GIVEN TASK
The required output is the line that contains "Detect every instance" plus every line after it in the listing below, copied exactly as it appears.

THE INPUT
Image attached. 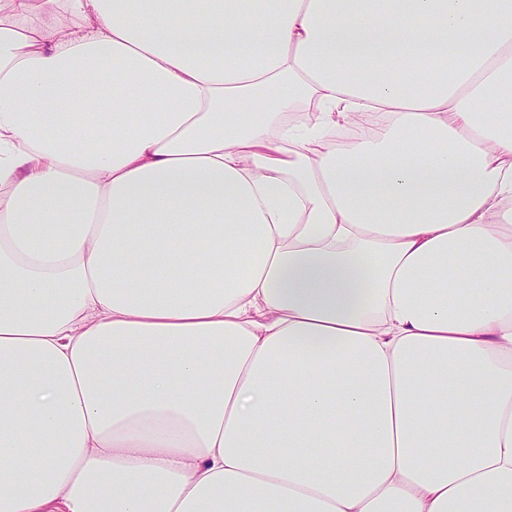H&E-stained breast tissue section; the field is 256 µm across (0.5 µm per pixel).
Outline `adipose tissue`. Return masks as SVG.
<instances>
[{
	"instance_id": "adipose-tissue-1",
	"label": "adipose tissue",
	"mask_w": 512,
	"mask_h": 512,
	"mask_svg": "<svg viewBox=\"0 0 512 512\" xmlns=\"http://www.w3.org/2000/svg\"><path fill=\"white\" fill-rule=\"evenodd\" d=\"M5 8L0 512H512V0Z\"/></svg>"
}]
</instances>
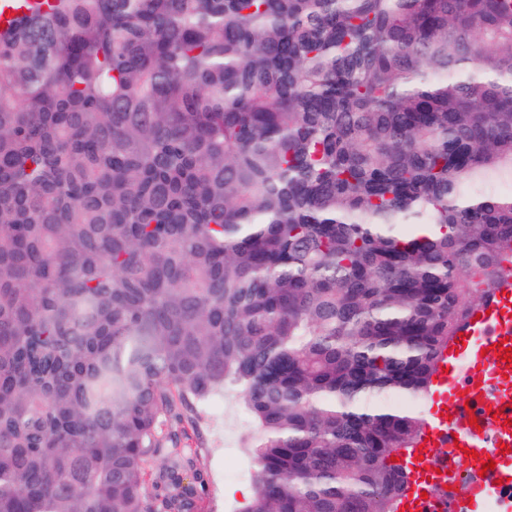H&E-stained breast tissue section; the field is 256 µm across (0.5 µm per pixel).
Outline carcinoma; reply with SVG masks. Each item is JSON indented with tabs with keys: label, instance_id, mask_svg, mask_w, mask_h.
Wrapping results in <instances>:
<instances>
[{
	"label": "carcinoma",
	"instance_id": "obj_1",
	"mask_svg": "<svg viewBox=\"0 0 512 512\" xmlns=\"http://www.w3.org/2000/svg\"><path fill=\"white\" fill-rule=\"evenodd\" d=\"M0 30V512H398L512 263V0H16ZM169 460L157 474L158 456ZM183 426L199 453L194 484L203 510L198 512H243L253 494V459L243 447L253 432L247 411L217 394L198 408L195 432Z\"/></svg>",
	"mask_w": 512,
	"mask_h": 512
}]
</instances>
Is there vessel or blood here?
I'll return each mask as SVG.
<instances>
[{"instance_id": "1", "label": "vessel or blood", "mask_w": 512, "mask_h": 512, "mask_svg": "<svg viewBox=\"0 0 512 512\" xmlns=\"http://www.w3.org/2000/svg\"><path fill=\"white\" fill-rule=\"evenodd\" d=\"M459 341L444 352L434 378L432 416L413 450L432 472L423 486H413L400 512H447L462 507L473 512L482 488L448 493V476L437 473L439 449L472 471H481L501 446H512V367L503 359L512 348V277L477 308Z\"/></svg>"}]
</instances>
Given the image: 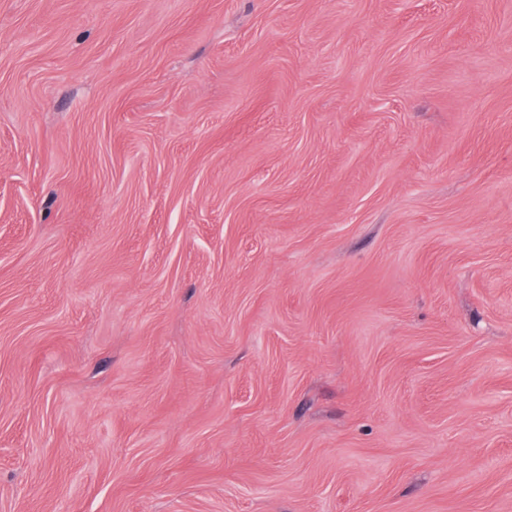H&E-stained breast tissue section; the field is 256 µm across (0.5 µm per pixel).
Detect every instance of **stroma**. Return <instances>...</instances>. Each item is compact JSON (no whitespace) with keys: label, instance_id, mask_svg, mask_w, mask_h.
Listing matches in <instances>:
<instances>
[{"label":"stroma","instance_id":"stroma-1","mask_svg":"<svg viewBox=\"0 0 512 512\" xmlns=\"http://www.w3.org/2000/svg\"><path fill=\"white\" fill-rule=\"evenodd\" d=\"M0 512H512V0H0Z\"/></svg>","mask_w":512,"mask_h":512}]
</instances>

RESULT
Detect every instance of **stroma**. Return <instances>...</instances>. Each item is compact JSON (no whitespace) with keys: label, instance_id, mask_svg, mask_w, mask_h.
Listing matches in <instances>:
<instances>
[{"label":"stroma","instance_id":"stroma-1","mask_svg":"<svg viewBox=\"0 0 512 512\" xmlns=\"http://www.w3.org/2000/svg\"><path fill=\"white\" fill-rule=\"evenodd\" d=\"M0 512H512V0H0Z\"/></svg>","mask_w":512,"mask_h":512}]
</instances>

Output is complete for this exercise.